### DESCRIPTION OF THE TASK
The answer is to be an exact copy of the lines below running from the line with "none -> red plate C6:E6 level 1" down to the line with "none -> tan plate I9 level 2", both ends included, and nothing more.

──────── SUPPLIED MATERIAL ────────

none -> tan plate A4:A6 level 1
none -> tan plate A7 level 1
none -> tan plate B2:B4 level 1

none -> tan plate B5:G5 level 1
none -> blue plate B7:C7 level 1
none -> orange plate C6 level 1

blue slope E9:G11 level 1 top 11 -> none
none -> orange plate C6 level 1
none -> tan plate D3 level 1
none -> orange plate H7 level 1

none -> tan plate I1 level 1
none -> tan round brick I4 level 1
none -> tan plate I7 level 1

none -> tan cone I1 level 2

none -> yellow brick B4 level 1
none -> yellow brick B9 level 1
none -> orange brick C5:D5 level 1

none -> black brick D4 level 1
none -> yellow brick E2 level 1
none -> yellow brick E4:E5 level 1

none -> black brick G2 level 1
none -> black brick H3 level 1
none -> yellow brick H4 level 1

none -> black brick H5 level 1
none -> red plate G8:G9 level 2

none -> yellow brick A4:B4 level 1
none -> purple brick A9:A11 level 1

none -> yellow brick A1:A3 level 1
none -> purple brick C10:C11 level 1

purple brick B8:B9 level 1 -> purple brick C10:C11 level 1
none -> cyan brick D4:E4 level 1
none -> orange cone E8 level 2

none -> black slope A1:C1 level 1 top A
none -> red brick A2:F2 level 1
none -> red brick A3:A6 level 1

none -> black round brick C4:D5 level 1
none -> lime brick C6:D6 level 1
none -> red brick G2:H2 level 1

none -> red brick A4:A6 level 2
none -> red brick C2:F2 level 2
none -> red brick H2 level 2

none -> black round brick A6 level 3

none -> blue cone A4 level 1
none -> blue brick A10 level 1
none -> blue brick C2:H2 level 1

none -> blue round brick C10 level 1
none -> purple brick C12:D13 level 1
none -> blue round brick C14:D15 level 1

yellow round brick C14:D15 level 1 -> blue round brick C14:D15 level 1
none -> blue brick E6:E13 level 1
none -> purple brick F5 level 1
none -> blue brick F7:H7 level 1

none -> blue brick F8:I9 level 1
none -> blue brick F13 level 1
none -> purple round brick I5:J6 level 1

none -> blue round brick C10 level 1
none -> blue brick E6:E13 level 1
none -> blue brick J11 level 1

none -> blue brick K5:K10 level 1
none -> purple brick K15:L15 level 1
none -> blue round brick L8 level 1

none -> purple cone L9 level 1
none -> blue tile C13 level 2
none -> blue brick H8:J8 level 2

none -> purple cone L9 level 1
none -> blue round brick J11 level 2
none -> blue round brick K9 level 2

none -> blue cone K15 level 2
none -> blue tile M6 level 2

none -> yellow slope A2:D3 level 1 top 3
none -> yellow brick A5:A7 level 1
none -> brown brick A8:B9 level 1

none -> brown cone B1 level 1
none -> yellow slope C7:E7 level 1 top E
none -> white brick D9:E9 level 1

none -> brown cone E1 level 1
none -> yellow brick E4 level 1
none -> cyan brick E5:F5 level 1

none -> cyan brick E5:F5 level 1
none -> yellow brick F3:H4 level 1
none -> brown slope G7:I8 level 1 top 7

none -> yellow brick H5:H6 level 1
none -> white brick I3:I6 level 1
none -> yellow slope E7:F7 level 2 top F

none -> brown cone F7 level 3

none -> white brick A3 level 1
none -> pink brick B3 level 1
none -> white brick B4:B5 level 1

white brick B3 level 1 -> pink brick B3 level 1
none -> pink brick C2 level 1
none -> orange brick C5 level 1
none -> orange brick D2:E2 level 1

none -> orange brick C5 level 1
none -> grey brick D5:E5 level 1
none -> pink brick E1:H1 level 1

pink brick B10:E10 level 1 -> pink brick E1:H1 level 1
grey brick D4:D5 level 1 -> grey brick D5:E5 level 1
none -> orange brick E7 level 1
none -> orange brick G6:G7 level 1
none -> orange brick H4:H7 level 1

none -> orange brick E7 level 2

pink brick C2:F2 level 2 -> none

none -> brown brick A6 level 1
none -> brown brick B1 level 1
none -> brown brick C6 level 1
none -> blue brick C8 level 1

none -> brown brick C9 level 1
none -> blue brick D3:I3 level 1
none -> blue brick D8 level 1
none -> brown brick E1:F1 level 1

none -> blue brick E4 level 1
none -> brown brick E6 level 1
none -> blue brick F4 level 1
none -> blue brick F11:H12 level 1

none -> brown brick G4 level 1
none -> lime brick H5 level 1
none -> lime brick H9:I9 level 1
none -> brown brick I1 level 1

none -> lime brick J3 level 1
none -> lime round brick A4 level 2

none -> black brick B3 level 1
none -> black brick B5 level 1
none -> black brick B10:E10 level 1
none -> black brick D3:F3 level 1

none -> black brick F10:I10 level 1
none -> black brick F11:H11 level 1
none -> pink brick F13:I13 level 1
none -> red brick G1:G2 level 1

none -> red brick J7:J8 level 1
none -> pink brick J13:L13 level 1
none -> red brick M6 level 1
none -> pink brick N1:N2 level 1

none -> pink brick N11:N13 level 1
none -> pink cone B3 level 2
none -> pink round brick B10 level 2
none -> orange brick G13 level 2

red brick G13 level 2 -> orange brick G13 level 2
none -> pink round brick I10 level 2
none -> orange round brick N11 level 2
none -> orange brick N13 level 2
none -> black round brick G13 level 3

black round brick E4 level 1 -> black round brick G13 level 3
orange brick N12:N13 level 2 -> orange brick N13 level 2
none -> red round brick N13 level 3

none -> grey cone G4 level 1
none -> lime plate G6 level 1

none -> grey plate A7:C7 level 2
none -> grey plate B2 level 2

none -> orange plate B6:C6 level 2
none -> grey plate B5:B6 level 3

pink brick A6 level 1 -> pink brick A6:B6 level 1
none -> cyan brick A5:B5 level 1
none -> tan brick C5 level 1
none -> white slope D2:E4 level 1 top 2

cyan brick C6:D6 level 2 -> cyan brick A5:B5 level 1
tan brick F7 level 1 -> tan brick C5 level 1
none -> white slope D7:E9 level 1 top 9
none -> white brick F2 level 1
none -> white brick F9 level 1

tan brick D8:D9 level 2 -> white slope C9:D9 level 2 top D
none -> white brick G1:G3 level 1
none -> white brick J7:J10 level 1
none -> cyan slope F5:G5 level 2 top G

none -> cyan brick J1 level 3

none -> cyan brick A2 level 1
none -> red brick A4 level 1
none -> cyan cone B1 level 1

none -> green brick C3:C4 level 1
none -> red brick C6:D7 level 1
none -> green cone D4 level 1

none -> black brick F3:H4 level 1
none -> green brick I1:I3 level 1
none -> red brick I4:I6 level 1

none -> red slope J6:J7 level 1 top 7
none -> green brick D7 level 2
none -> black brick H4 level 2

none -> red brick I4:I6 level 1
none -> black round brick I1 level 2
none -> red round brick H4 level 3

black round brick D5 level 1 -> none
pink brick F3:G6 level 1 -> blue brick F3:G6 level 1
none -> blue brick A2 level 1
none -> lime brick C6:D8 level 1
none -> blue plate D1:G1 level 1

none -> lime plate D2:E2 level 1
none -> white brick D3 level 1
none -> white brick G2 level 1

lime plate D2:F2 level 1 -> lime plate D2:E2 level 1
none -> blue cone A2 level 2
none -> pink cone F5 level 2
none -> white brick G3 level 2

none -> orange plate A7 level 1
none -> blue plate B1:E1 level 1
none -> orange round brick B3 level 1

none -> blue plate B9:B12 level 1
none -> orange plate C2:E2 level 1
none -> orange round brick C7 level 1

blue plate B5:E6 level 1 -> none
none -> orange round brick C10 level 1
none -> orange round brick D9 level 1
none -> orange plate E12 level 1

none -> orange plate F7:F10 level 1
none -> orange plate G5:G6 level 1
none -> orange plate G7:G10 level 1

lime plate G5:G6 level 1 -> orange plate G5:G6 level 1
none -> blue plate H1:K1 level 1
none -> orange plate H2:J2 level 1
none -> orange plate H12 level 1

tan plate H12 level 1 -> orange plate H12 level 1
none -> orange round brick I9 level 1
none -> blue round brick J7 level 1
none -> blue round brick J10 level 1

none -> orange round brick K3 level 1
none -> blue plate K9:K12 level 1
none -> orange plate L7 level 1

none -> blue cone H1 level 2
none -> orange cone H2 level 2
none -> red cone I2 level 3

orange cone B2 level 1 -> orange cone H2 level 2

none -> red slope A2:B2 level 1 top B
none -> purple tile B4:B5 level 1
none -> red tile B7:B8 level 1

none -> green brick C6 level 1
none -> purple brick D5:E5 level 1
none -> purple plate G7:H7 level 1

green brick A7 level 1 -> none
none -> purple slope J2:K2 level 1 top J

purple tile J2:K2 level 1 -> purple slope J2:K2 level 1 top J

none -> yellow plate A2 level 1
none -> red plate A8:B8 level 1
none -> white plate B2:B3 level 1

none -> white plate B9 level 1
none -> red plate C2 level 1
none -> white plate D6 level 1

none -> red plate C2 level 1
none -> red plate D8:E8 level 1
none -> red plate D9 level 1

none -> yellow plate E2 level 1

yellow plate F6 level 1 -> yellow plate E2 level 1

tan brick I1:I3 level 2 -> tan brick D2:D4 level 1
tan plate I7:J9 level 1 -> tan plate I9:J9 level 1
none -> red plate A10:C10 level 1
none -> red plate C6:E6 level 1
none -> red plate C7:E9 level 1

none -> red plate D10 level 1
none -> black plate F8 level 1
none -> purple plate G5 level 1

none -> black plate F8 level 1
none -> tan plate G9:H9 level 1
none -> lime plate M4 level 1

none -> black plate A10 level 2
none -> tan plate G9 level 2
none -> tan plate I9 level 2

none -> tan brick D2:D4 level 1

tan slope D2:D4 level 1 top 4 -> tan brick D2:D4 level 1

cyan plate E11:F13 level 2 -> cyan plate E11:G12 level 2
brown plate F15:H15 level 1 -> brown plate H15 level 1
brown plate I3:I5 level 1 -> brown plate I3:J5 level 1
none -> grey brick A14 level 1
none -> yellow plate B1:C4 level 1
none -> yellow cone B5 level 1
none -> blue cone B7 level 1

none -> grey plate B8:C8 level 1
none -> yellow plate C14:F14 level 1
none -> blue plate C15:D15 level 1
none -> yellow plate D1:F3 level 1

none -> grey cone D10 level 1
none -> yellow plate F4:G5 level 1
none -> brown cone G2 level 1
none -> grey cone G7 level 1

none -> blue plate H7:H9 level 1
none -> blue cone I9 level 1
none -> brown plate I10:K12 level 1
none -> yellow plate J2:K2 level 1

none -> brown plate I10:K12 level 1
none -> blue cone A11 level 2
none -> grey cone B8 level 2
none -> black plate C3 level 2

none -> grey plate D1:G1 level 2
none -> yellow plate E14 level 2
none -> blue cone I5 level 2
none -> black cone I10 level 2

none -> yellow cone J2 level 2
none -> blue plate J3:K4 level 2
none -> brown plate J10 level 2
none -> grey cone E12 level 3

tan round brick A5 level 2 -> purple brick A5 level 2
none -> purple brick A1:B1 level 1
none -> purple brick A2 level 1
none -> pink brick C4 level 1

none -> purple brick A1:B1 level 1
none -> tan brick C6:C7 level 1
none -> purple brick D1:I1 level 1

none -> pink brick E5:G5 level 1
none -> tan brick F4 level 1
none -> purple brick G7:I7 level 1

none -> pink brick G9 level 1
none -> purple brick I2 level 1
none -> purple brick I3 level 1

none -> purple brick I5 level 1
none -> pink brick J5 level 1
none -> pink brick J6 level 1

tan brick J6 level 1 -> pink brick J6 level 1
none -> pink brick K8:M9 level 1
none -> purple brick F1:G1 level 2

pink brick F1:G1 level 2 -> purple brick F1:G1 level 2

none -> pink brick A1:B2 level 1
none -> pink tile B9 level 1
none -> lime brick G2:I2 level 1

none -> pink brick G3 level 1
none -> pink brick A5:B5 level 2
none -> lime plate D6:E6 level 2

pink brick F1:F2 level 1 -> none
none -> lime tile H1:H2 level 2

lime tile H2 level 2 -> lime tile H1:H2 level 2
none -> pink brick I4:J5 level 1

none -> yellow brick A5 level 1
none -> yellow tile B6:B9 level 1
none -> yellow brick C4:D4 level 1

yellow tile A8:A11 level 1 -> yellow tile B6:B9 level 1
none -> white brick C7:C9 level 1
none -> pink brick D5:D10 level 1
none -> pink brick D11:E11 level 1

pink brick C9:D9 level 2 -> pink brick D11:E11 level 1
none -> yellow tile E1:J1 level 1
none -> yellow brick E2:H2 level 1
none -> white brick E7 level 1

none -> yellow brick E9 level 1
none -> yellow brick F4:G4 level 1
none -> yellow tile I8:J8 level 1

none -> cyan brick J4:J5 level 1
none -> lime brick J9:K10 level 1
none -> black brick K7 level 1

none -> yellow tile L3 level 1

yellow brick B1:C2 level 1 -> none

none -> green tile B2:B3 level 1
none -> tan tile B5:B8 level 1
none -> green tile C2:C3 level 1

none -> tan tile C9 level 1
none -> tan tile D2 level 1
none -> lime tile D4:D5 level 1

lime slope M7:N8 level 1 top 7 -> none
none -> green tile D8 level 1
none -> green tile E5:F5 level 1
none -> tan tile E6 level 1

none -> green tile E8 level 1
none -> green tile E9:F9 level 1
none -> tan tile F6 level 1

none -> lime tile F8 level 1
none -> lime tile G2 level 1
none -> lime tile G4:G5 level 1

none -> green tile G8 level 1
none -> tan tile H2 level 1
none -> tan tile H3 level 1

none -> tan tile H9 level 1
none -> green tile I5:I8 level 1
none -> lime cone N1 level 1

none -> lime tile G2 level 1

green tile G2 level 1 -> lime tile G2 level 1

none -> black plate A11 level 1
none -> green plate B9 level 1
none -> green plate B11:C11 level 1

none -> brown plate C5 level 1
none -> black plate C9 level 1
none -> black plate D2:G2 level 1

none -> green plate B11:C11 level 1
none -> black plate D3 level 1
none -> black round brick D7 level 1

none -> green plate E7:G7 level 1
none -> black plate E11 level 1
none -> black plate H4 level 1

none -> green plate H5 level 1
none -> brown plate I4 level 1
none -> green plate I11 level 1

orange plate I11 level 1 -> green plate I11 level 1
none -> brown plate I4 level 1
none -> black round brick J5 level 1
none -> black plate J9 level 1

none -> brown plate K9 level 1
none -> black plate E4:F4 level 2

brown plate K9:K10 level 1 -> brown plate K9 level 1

────────

### WORKED SOLUTION
none -> red plate C6:E6 level 1
none -> red plate C7:E9 level 1

none -> red plate D10 level 1
none -> black plate F8 level 1
none -> purple plate G5 level 1

none -> black plate F8 level 1
none -> tan plate G9:H9 level 1
none -> lime plate M4 level 1

none -> black plate A10 level 2
none -> tan plate G9 level 2
none -> tan plate I9 level 2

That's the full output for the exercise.